• **What needs to be done**:
Every line in the data below that has the word "jaune" should be returned.
** Opening Data to process block **
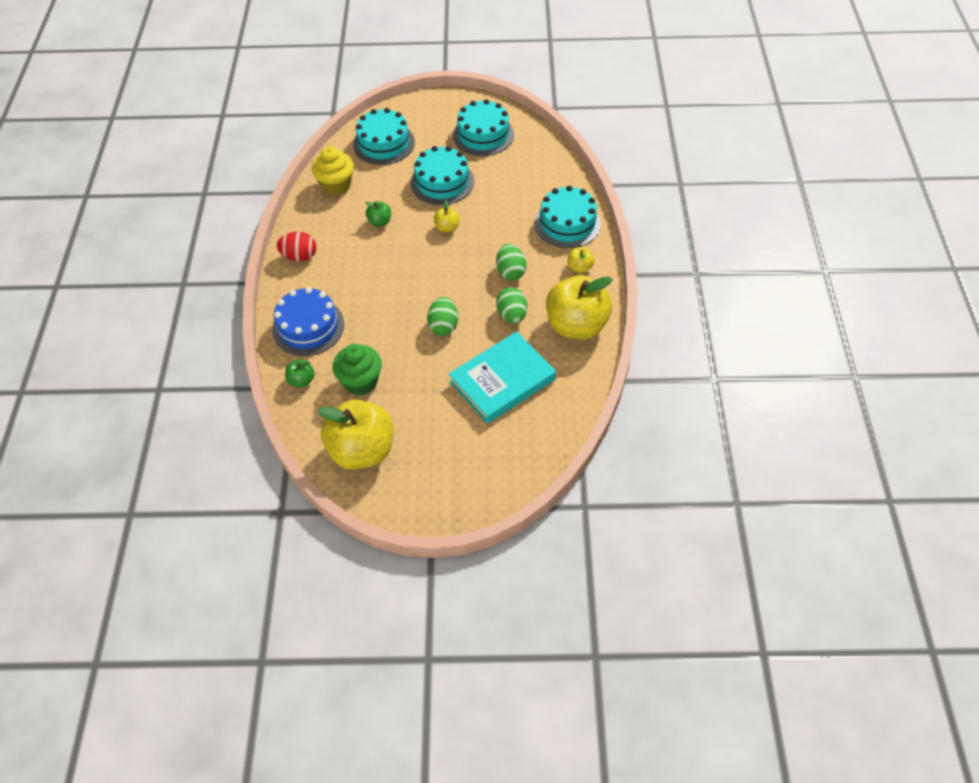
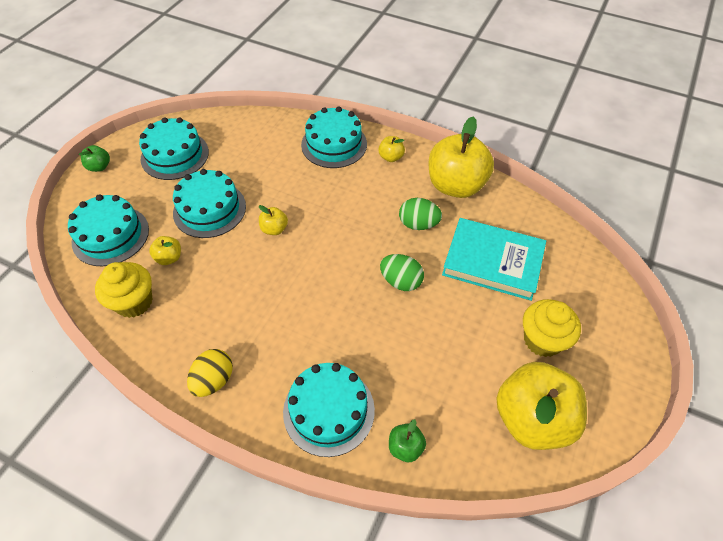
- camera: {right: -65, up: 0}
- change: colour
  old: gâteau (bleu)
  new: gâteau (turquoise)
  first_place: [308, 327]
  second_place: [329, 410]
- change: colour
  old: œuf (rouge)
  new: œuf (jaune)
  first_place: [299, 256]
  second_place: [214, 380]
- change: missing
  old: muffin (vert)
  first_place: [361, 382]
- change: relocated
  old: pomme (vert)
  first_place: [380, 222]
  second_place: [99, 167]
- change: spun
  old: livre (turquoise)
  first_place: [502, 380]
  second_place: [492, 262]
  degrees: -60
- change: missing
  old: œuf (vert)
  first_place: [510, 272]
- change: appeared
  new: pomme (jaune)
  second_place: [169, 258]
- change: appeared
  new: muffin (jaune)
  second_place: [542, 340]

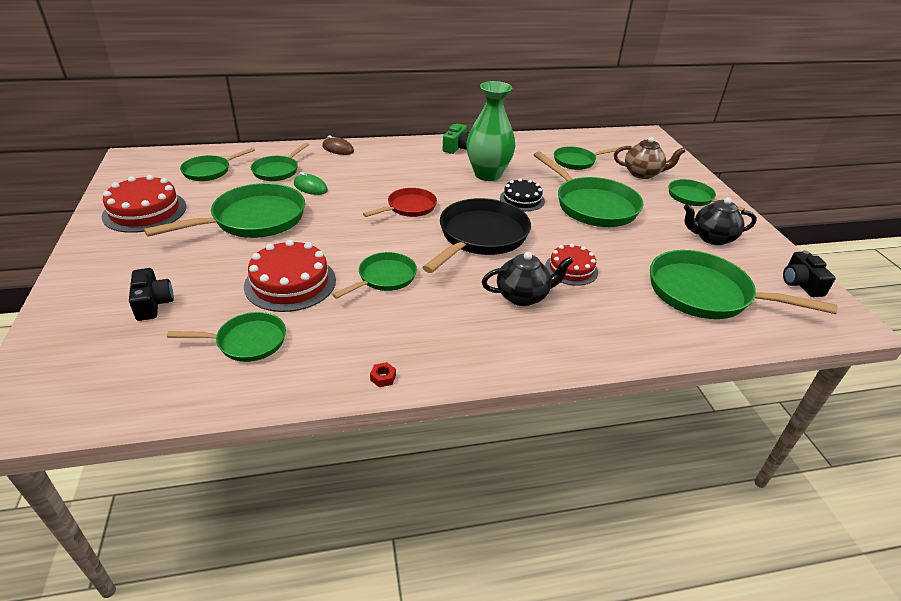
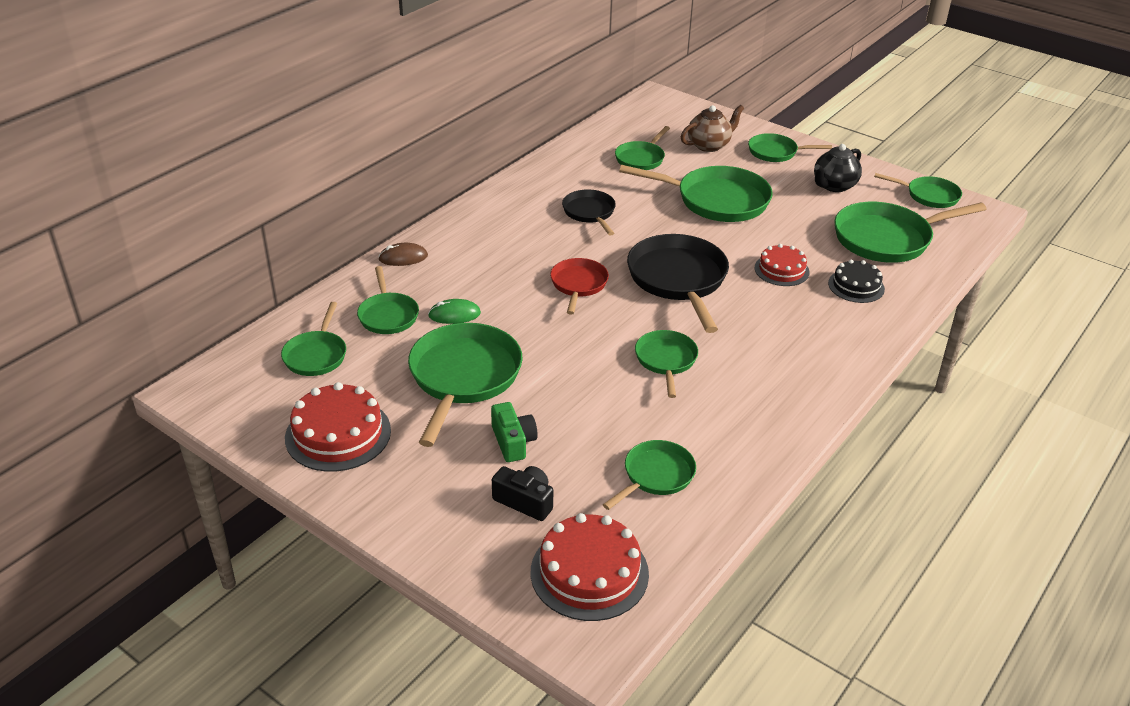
- camera: {right: -40, up: 0}
- change: relocated
  old: gâteau (rouge)
  first_place: [290, 283]
  second_place: [589, 572]
- change: missing
  old: écrou (rouge)
  first_place: [383, 377]
- change: relocated
  old: appareil photo (vert)
  first_place: [457, 147]
  second_place: [513, 442]
- change: exchanged
  old: vase (vert)
  new: poêle (noir)
  first_place: [488, 174]
  second_place: [590, 213]
- change: missing
  old: théière (noir)
  first_place: [523, 296]
- change: relocated
  old: gâteau (noir)
  first_place: [522, 199]
  second_place: [856, 286]
- change: exchanged
  old: appareil photo (noir)
  new: poêle (vert)
  first_place: [800, 283]
  second_place: [929, 196]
** Closing Data to process block **
• **Solution to the exercise**:
  new: œuf (jaune)
  new: pomme (jaune)
  new: muffin (jaune)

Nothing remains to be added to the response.